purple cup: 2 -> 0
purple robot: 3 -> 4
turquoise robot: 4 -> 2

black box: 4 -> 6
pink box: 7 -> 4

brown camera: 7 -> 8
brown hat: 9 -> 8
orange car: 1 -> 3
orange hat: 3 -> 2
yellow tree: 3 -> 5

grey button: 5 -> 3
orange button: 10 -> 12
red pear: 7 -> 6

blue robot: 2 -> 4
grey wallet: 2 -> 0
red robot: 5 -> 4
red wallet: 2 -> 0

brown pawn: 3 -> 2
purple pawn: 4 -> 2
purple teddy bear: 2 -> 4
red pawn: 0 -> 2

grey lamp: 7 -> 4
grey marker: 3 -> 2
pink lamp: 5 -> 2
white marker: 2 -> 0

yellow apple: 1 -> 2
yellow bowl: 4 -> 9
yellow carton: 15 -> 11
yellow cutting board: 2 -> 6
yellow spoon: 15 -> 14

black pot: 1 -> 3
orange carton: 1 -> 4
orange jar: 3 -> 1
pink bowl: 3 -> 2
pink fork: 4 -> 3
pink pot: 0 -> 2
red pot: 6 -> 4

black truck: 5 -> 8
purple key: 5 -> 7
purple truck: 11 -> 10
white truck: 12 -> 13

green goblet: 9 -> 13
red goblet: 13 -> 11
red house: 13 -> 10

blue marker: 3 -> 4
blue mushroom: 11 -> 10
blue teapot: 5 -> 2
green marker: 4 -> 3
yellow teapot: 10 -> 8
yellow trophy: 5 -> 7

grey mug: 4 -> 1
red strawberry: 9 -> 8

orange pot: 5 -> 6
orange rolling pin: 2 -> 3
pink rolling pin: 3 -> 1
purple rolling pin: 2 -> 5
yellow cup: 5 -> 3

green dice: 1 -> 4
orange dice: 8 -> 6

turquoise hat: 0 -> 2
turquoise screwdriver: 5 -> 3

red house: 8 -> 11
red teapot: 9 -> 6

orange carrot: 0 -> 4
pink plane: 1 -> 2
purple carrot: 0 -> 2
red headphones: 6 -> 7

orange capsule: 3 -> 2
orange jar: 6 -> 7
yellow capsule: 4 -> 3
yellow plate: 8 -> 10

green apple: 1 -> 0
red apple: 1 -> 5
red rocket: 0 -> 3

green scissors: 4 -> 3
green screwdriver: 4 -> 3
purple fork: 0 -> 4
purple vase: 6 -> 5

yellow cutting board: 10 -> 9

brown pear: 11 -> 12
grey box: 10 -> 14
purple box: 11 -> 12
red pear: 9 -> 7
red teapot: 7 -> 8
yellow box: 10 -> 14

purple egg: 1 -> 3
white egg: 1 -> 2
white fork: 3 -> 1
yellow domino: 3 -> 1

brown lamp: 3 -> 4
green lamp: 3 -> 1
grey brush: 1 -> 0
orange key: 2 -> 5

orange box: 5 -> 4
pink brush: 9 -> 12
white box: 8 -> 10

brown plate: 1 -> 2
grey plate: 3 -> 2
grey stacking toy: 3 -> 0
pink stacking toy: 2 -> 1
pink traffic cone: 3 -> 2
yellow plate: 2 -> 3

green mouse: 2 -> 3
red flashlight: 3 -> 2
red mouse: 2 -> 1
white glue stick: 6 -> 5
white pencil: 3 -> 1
*****
[INSTRUCTIONS FOR THE TASK] Return the material above unaltered. Include every line.

[ANSWER]
purple cup: 2 -> 0
purple robot: 3 -> 4
turquoise robot: 4 -> 2

black box: 4 -> 6
pink box: 7 -> 4

brown camera: 7 -> 8
brown hat: 9 -> 8
orange car: 1 -> 3
orange hat: 3 -> 2
yellow tree: 3 -> 5

grey button: 5 -> 3
orange button: 10 -> 12
red pear: 7 -> 6

blue robot: 2 -> 4
grey wallet: 2 -> 0
red robot: 5 -> 4
red wallet: 2 -> 0

brown pawn: 3 -> 2
purple pawn: 4 -> 2
purple teddy bear: 2 -> 4
red pawn: 0 -> 2

grey lamp: 7 -> 4
grey marker: 3 -> 2
pink lamp: 5 -> 2
white marker: 2 -> 0

yellow apple: 1 -> 2
yellow bowl: 4 -> 9
yellow carton: 15 -> 11
yellow cutting board: 2 -> 6
yellow spoon: 15 -> 14

black pot: 1 -> 3
orange carton: 1 -> 4
orange jar: 3 -> 1
pink bowl: 3 -> 2
pink fork: 4 -> 3
pink pot: 0 -> 2
red pot: 6 -> 4

black truck: 5 -> 8
purple key: 5 -> 7
purple truck: 11 -> 10
white truck: 12 -> 13

green goblet: 9 -> 13
red goblet: 13 -> 11
red house: 13 -> 10

blue marker: 3 -> 4
blue mushroom: 11 -> 10
blue teapot: 5 -> 2
green marker: 4 -> 3
yellow teapot: 10 -> 8
yellow trophy: 5 -> 7

grey mug: 4 -> 1
red strawberry: 9 -> 8

orange pot: 5 -> 6
orange rolling pin: 2 -> 3
pink rolling pin: 3 -> 1
purple rolling pin: 2 -> 5
yellow cup: 5 -> 3

green dice: 1 -> 4
orange dice: 8 -> 6

turquoise hat: 0 -> 2
turquoise screwdriver: 5 -> 3

red house: 8 -> 11
red teapot: 9 -> 6

orange carrot: 0 -> 4
pink plane: 1 -> 2
purple carrot: 0 -> 2
red headphones: 6 -> 7

orange capsule: 3 -> 2
orange jar: 6 -> 7
yellow capsule: 4 -> 3
yellow plate: 8 -> 10

green apple: 1 -> 0
red apple: 1 -> 5
red rocket: 0 -> 3

green scissors: 4 -> 3
green screwdriver: 4 -> 3
purple fork: 0 -> 4
purple vase: 6 -> 5

yellow cutting board: 10 -> 9

brown pear: 11 -> 12
grey box: 10 -> 14
purple box: 11 -> 12
red pear: 9 -> 7
red teapot: 7 -> 8
yellow box: 10 -> 14

purple egg: 1 -> 3
white egg: 1 -> 2
white fork: 3 -> 1
yellow domino: 3 -> 1

brown lamp: 3 -> 4
green lamp: 3 -> 1
grey brush: 1 -> 0
orange key: 2 -> 5

orange box: 5 -> 4
pink brush: 9 -> 12
white box: 8 -> 10

brown plate: 1 -> 2
grey plate: 3 -> 2
grey stacking toy: 3 -> 0
pink stacking toy: 2 -> 1
pink traffic cone: 3 -> 2
yellow plate: 2 -> 3

green mouse: 2 -> 3
red flashlight: 3 -> 2
red mouse: 2 -> 1
white glue stick: 6 -> 5
white pencil: 3 -> 1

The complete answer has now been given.